§ SUPPLIED DATA:

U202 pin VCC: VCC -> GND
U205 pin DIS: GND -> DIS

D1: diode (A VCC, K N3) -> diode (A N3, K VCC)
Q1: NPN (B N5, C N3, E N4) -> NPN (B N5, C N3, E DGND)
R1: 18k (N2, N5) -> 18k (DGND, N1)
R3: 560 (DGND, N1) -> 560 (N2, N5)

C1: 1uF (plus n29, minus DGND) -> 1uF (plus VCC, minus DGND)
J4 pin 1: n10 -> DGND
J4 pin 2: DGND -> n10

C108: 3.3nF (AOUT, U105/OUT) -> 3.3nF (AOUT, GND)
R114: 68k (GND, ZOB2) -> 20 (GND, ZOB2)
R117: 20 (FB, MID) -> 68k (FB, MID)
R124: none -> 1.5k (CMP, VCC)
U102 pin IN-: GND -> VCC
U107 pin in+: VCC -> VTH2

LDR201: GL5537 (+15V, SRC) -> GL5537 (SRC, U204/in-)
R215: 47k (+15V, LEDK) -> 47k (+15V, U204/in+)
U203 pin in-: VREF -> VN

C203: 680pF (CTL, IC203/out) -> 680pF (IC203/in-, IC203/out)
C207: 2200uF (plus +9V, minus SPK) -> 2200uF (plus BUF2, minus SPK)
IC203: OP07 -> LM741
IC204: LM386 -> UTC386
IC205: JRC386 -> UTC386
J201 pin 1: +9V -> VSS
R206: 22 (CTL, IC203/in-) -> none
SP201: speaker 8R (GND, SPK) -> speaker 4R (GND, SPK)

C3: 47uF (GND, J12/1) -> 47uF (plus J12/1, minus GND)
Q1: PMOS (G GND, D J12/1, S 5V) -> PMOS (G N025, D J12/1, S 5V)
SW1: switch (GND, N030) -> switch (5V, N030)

§ WORK REQUEST: Every line of the data above should be reproduced word for word.

§ RESULT BELOW:
U202 pin VCC: VCC -> GND
U205 pin DIS: GND -> DIS

D1: diode (A VCC, K N3) -> diode (A N3, K VCC)
Q1: NPN (B N5, C N3, E N4) -> NPN (B N5, C N3, E DGND)
R1: 18k (N2, N5) -> 18k (DGND, N1)
R3: 560 (DGND, N1) -> 560 (N2, N5)

C1: 1uF (plus n29, minus DGND) -> 1uF (plus VCC, minus DGND)
J4 pin 1: n10 -> DGND
J4 pin 2: DGND -> n10

C108: 3.3nF (AOUT, U105/OUT) -> 3.3nF (AOUT, GND)
R114: 68k (GND, ZOB2) -> 20 (GND, ZOB2)
R117: 20 (FB, MID) -> 68k (FB, MID)
R124: none -> 1.5k (CMP, VCC)
U102 pin IN-: GND -> VCC
U107 pin in+: VCC -> VTH2

LDR201: GL5537 (+15V, SRC) -> GL5537 (SRC, U204/in-)
R215: 47k (+15V, LEDK) -> 47k (+15V, U204/in+)
U203 pin in-: VREF -> VN

C203: 680pF (CTL, IC203/out) -> 680pF (IC203/in-, IC203/out)
C207: 2200uF (plus +9V, minus SPK) -> 2200uF (plus BUF2, minus SPK)
IC203: OP07 -> LM741
IC204: LM386 -> UTC386
IC205: JRC386 -> UTC386
J201 pin 1: +9V -> VSS
R206: 22 (CTL, IC203/in-) -> none
SP201: speaker 8R (GND, SPK) -> speaker 4R (GND, SPK)

C3: 47uF (GND, J12/1) -> 47uF (plus J12/1, minus GND)
Q1: PMOS (G GND, D J12/1, S 5V) -> PMOS (G N025, D J12/1, S 5V)
SW1: switch (GND, N030) -> switch (5V, N030)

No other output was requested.